▸ **EXERCISE OBJECTIVE**: Your reply should contain the whole listing below, repeated exactly, and no images.

▸ **DATASET EXCERPT**:
=== Begin Enclosure ===

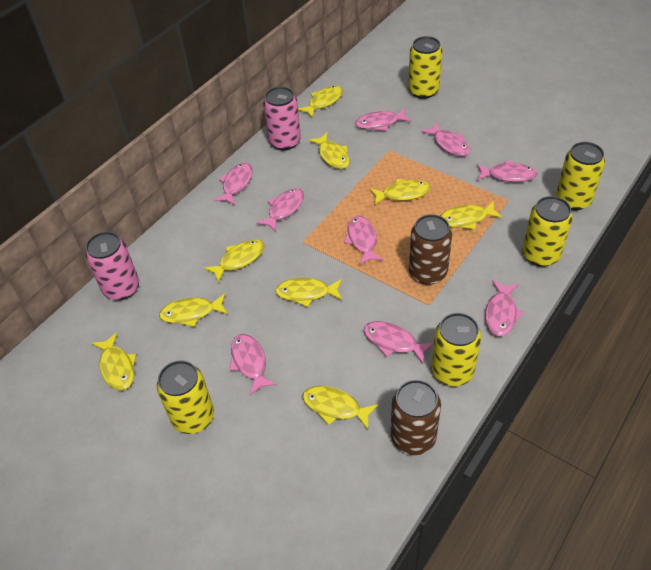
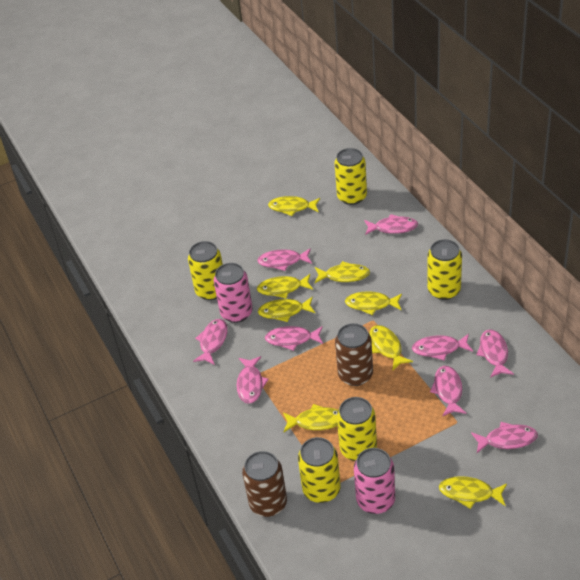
yellow fish: 9 -> 8

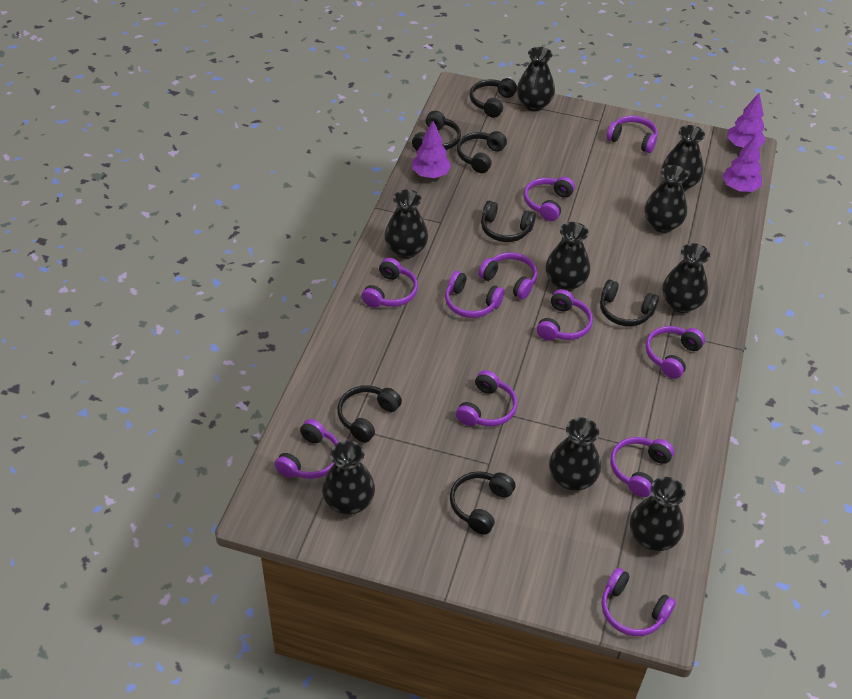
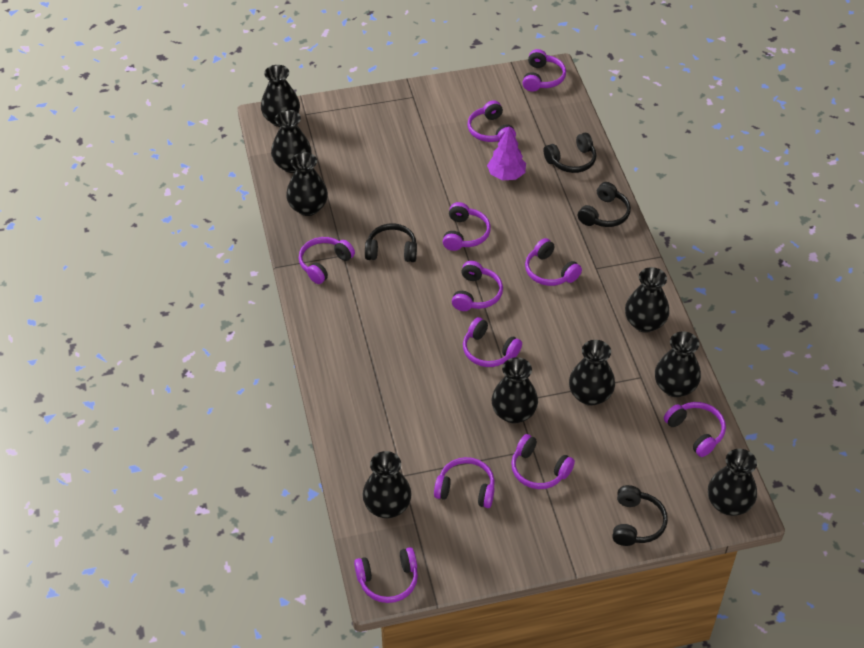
black headphones: 7 -> 4
purple tree: 3 -> 1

=== End Enclosure ===

▸ **SOLUTION FOR THIS PROBLEM**:
yellow fish: 9 -> 8

black headphones: 7 -> 4
purple tree: 3 -> 1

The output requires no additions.